> **GOAL OF THE EXERCISE**: Make an exact copy of the listing so that no picture is carried over.

> **SOURCE DATA**:
★ ★ ★ ★ ★
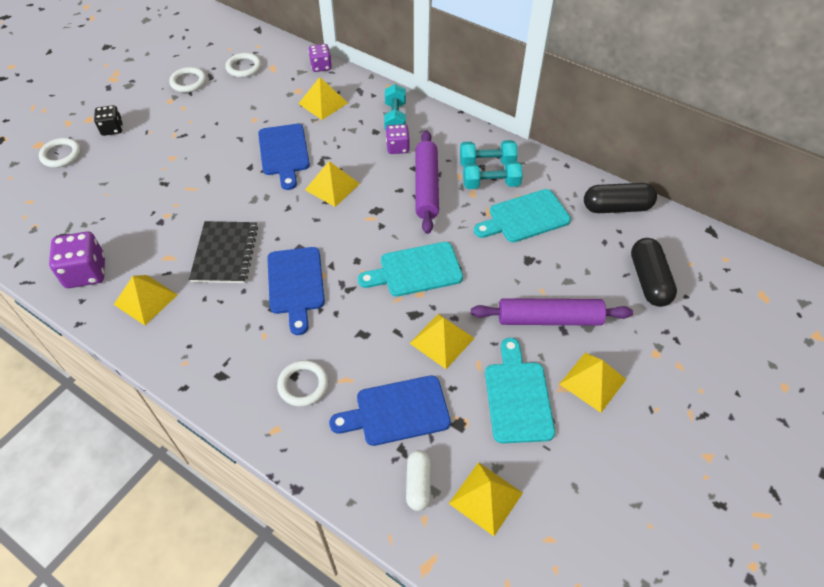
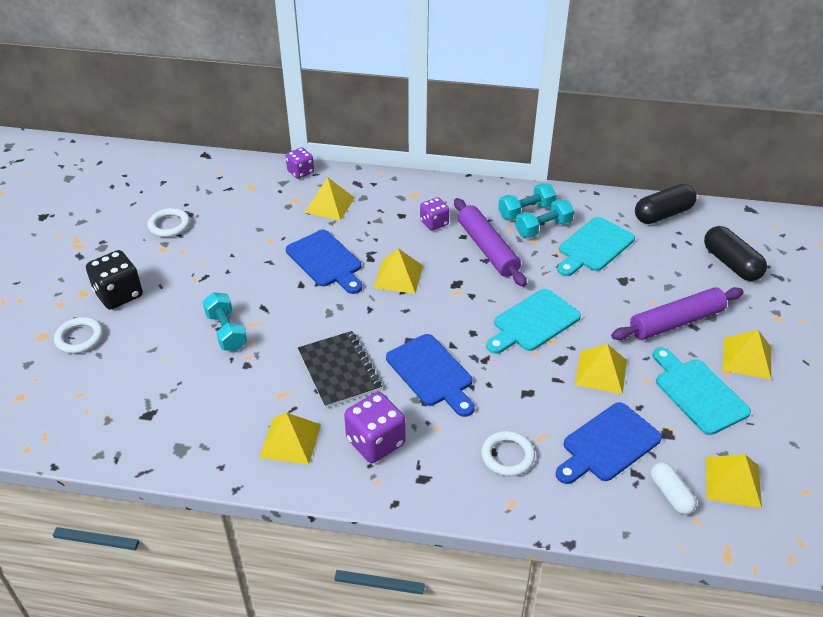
camera: 25 degrees left, 10 degrees down
(86, 272) = (204, 439): purple dice -> purple dice (375, 442)
(112, 129) = (119, 294): black dice -> black dice, size x1.59
(244, 67) = (219, 195): white ring -> none
(395, 118) = (411, 198): turquoise dumbbell -> turquoise dumbbell (226, 331)

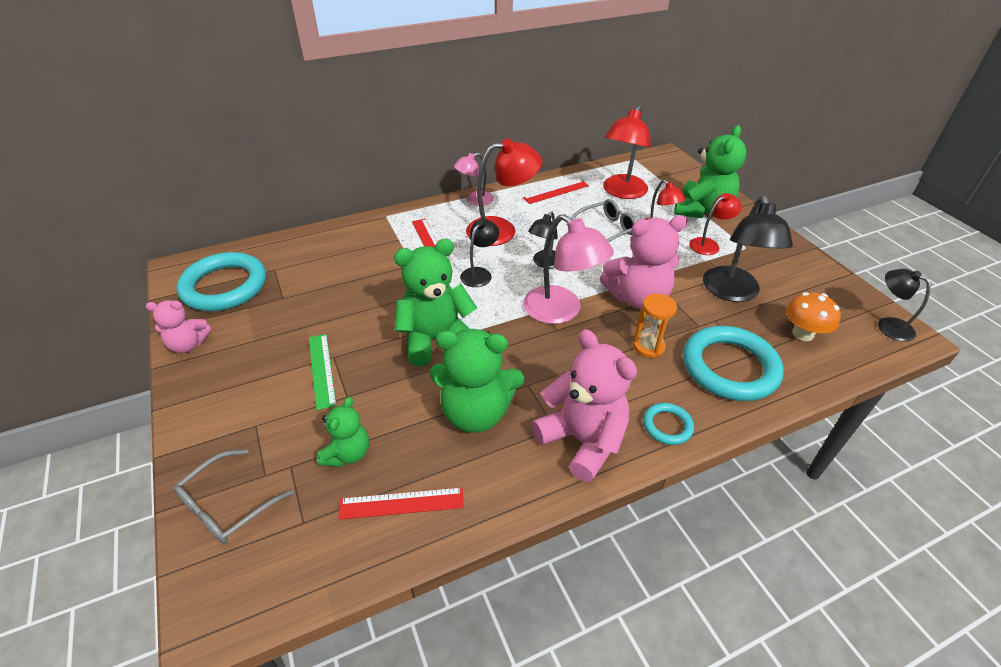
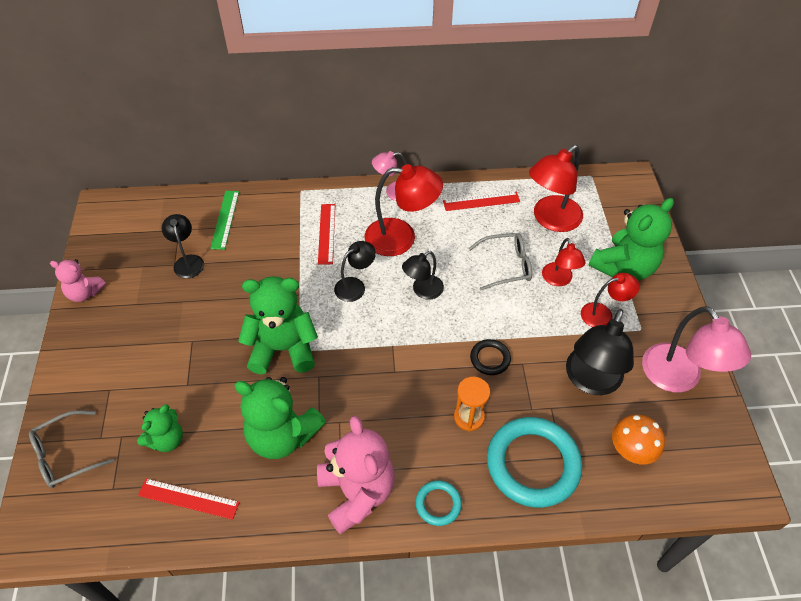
camera: 20 degrees right, 10 degrees up
(224, 286) = (132, 238): turquoise ring -> none
(322, 370) = (178, 352): green ruler -> green ruler (225, 219)
(561, 311) = (409, 352): pink lamp -> pink lamp (678, 378)
(637, 298) = (490, 359): pink teddy bear -> black ring
(888, 325) = (730, 469): black lamp -> black lamp (188, 261)

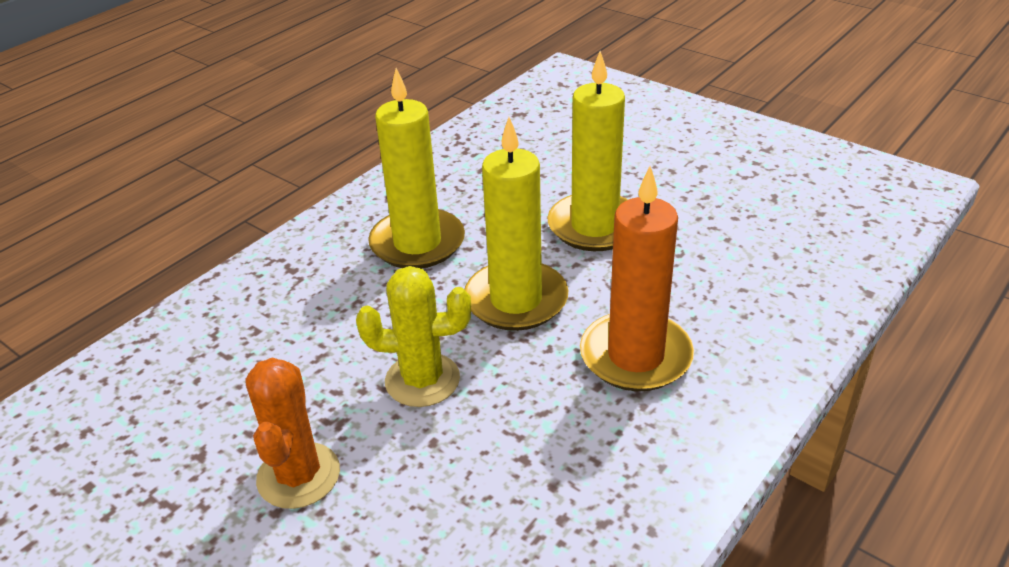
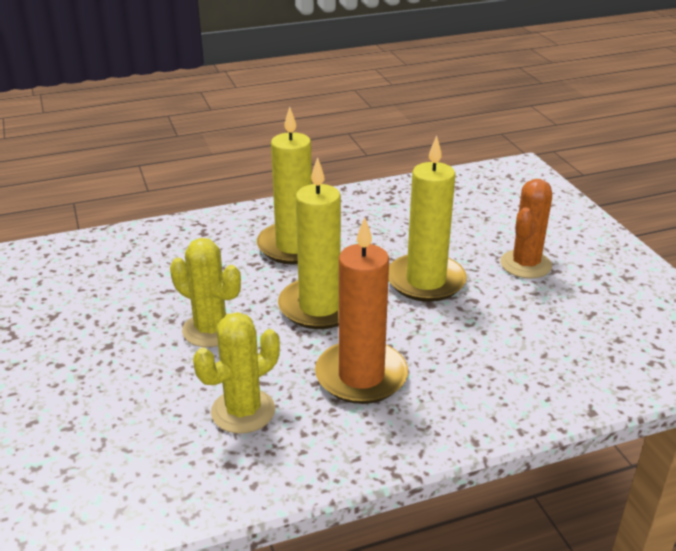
camera: 30 degrees right, 5 degrees down
(298, 475) = (89, 351): orange cactus -> orange cactus (525, 264)
(556, 455) = (243, 411): none -> yellow cactus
★ ★ ★ ★ ★
> **REPLY**:
camera: 25 degrees left, 10 degrees down
(86, 272) = (204, 439): purple dice -> purple dice (375, 442)
(112, 129) = (119, 294): black dice -> black dice, size x1.59
(244, 67) = (219, 195): white ring -> none
(395, 118) = (411, 198): turquoise dumbbell -> turquoise dumbbell (226, 331)

camera: 20 degrees right, 10 degrees up
(224, 286) = (132, 238): turquoise ring -> none
(322, 370) = (178, 352): green ruler -> green ruler (225, 219)
(561, 311) = (409, 352): pink lamp -> pink lamp (678, 378)
(637, 298) = (490, 359): pink teddy bear -> black ring
(888, 325) = (730, 469): black lamp -> black lamp (188, 261)

camera: 30 degrees right, 5 degrees down
(298, 475) = (89, 351): orange cactus -> orange cactus (525, 264)
(556, 455) = (243, 411): none -> yellow cactus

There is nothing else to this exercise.